What you will do - Count how many lines of the data below contain the string "none"; the reply should be that number alone.

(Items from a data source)
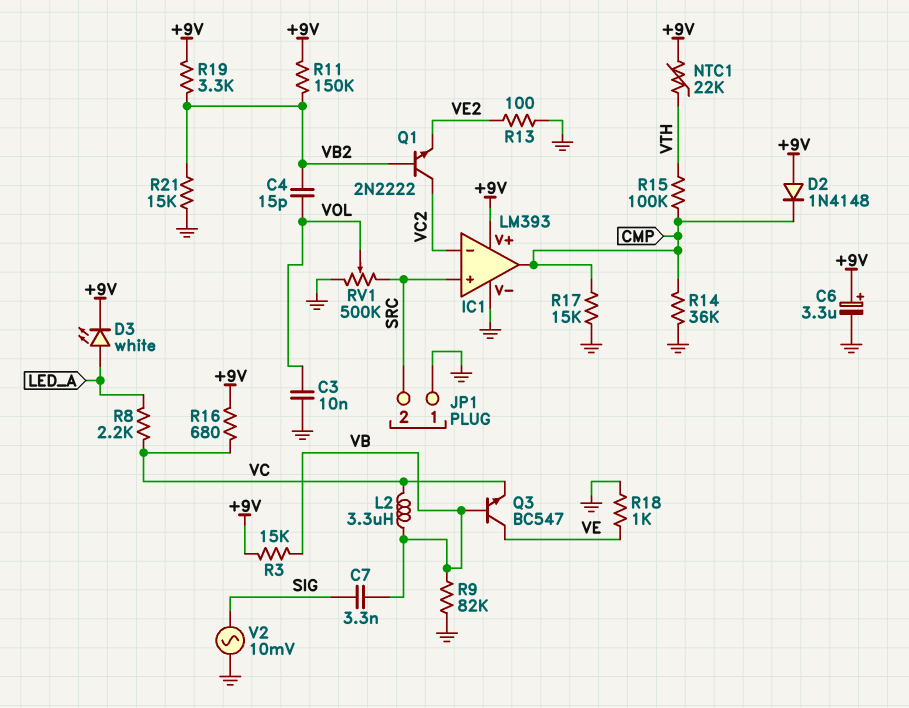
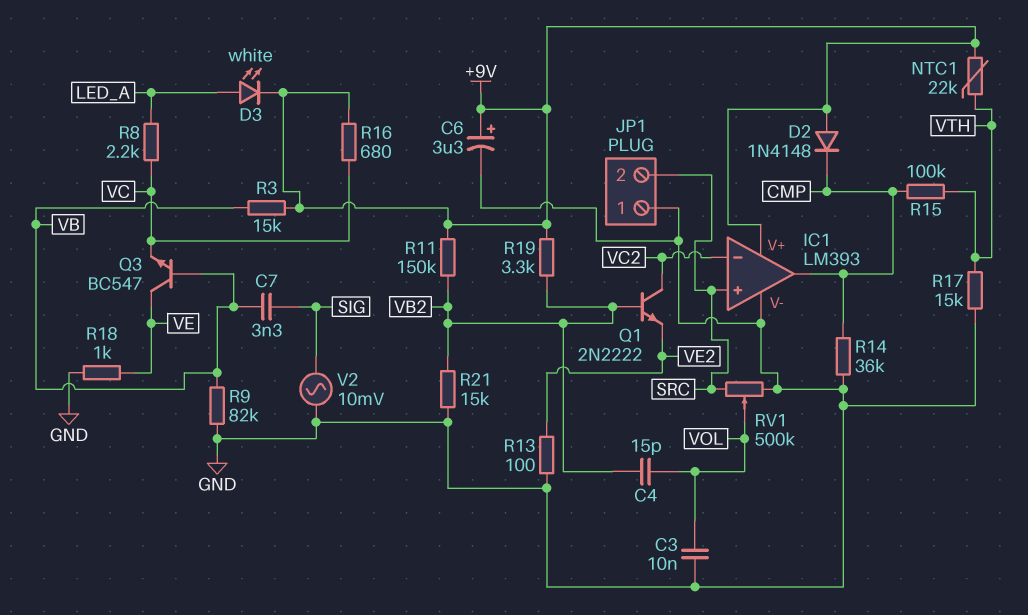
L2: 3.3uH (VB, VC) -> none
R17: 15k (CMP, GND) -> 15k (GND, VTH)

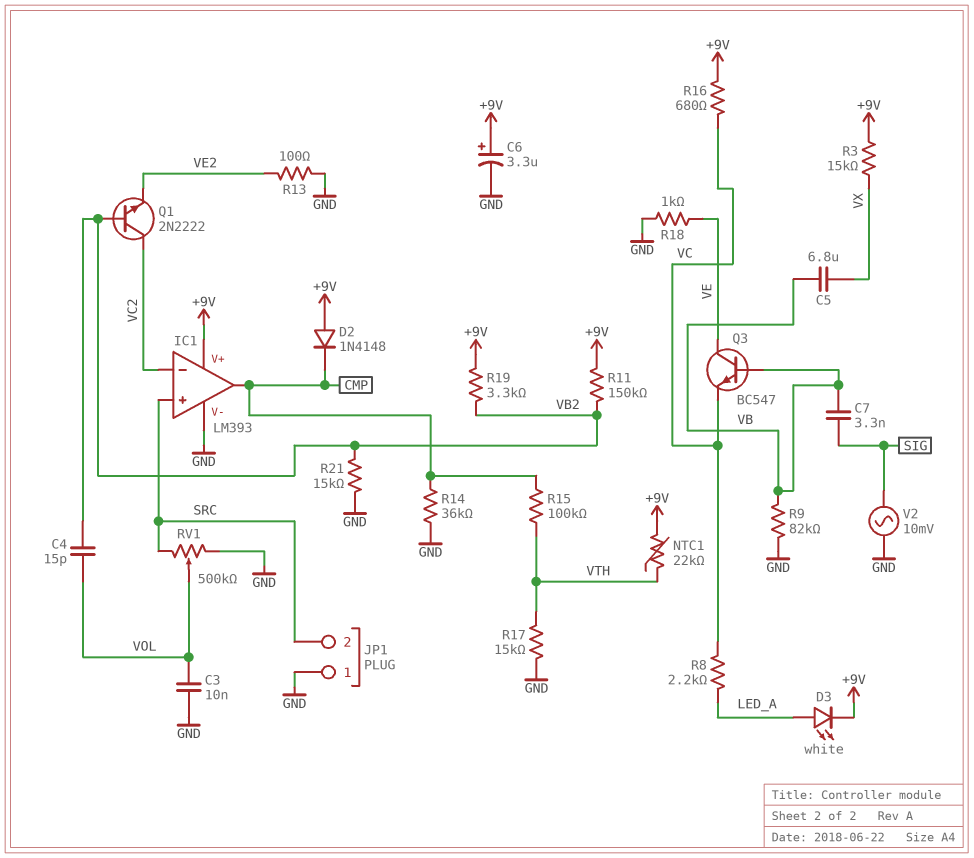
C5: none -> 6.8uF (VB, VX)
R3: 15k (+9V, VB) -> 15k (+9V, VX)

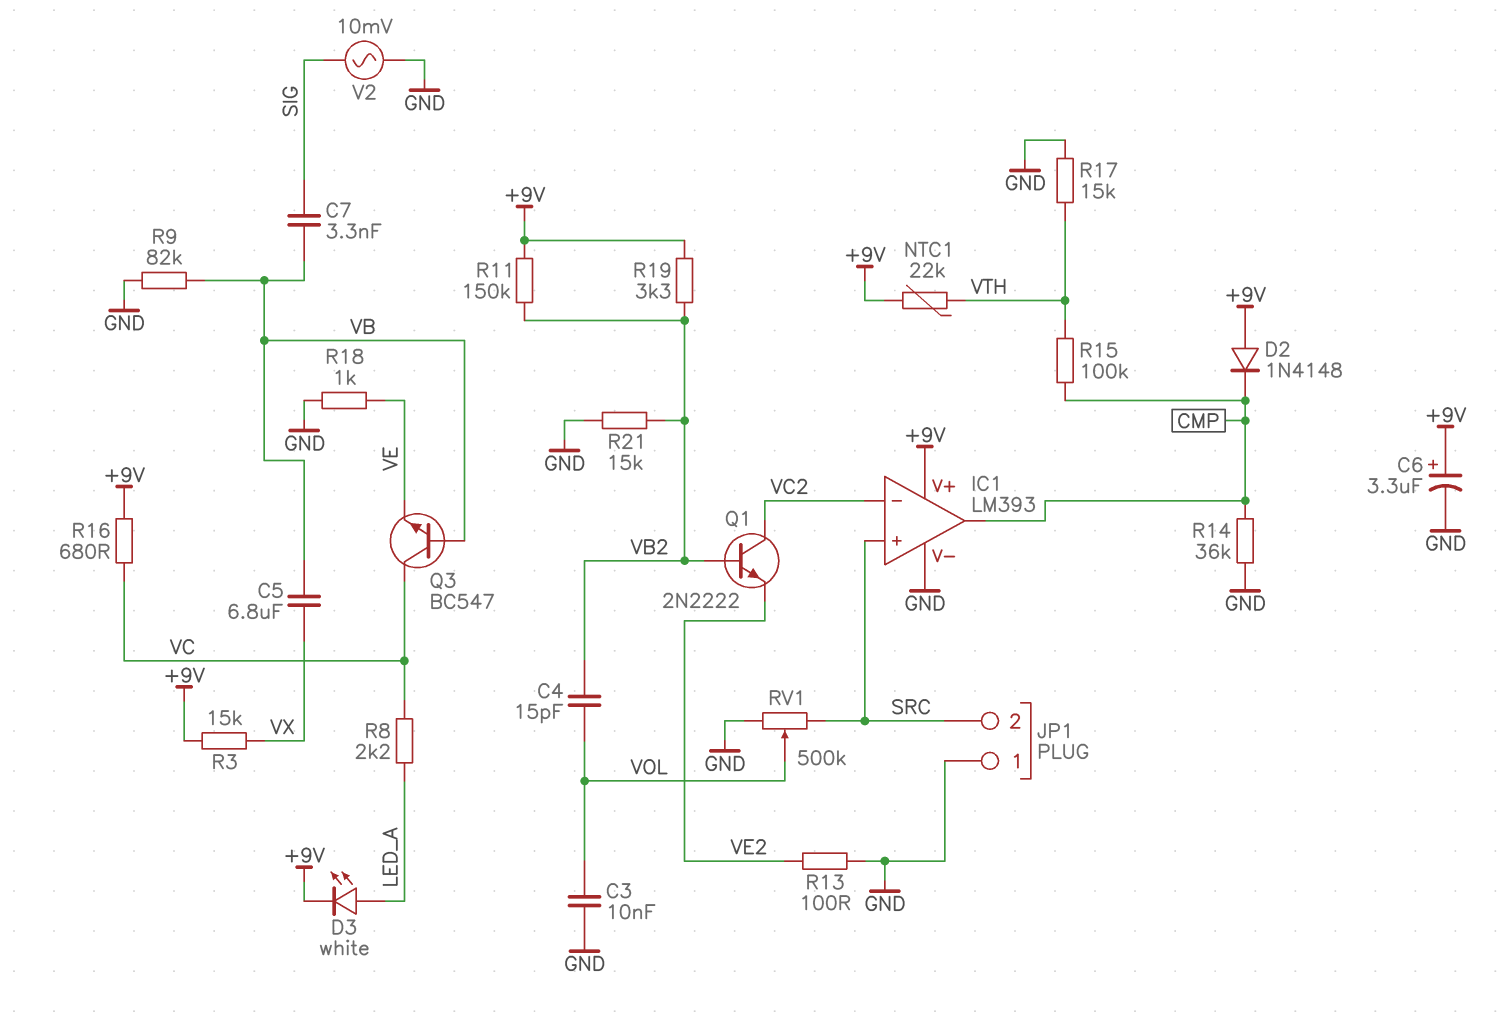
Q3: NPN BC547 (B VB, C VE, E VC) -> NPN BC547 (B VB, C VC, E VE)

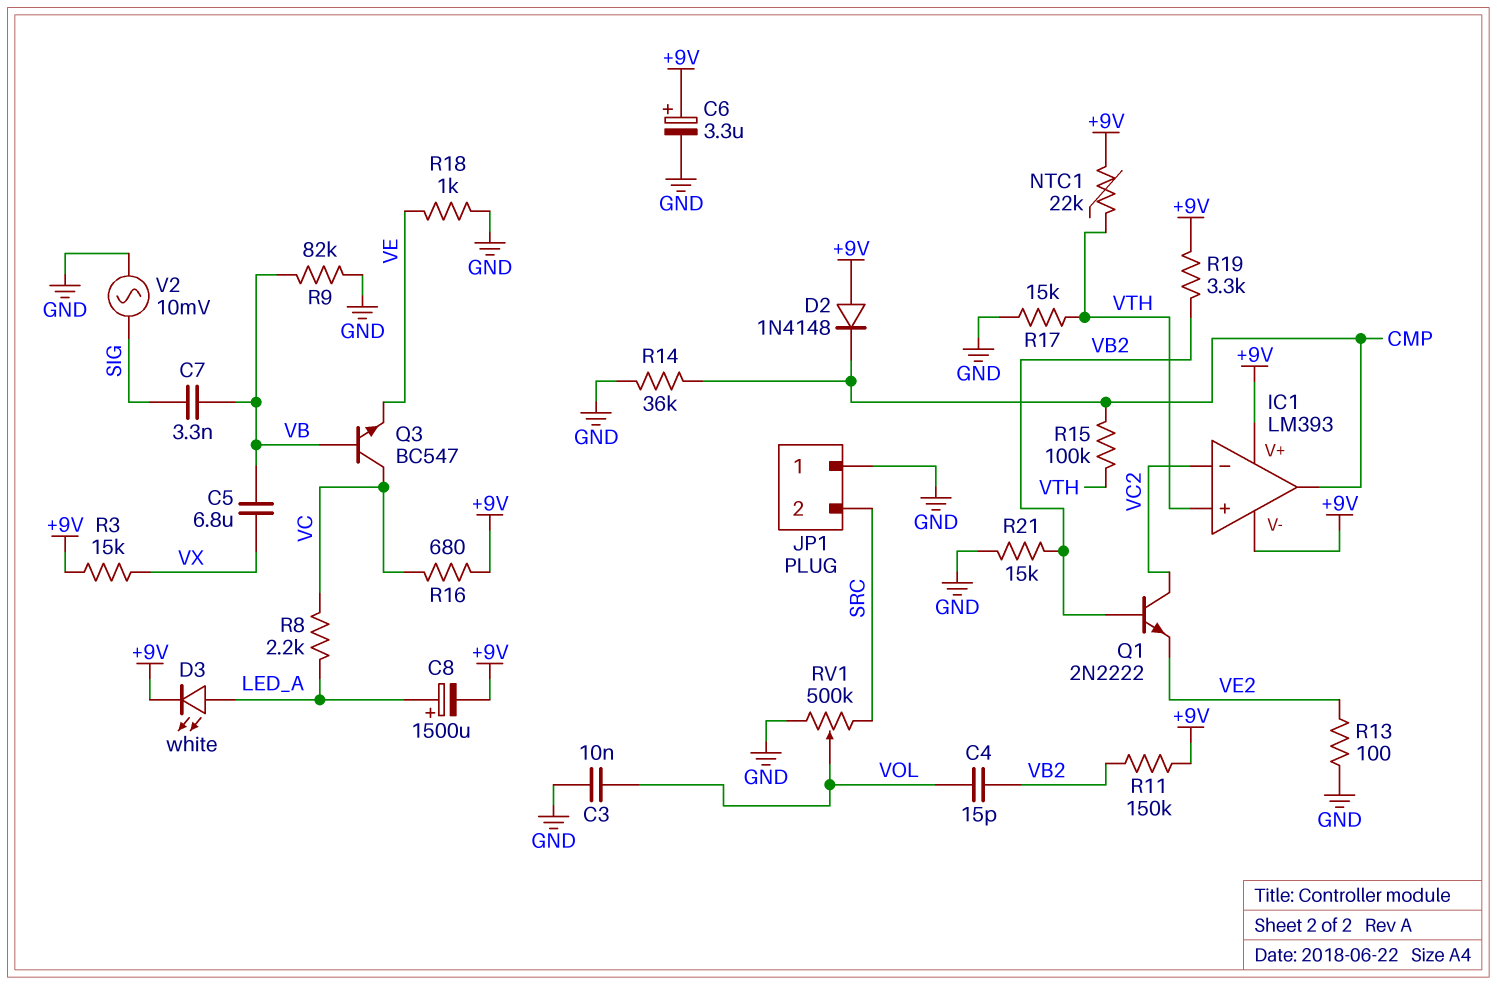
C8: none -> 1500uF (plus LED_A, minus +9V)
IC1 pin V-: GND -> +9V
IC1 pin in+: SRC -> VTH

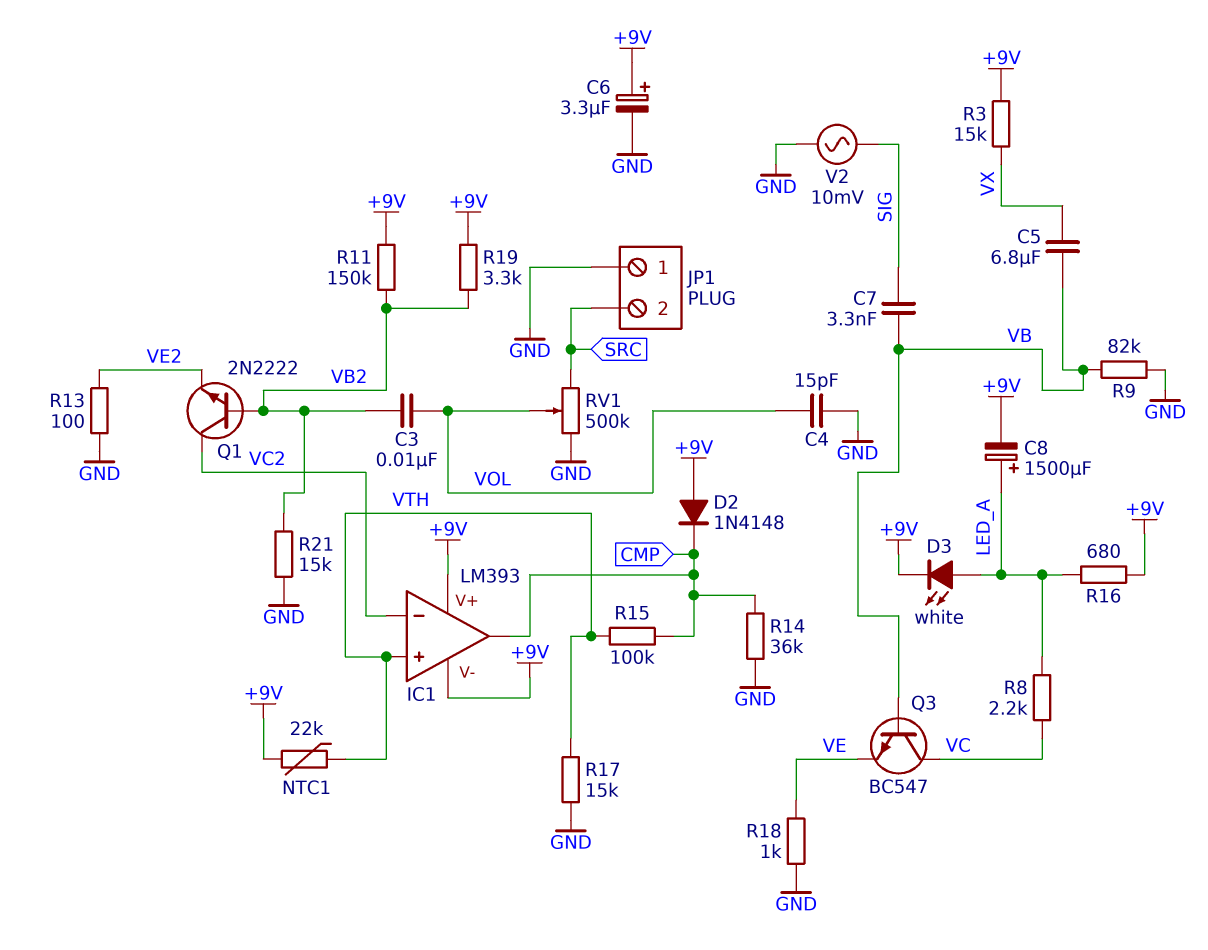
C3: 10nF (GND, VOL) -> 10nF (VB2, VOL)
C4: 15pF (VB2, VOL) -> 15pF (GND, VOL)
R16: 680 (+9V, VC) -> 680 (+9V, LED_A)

Solution to this task - 3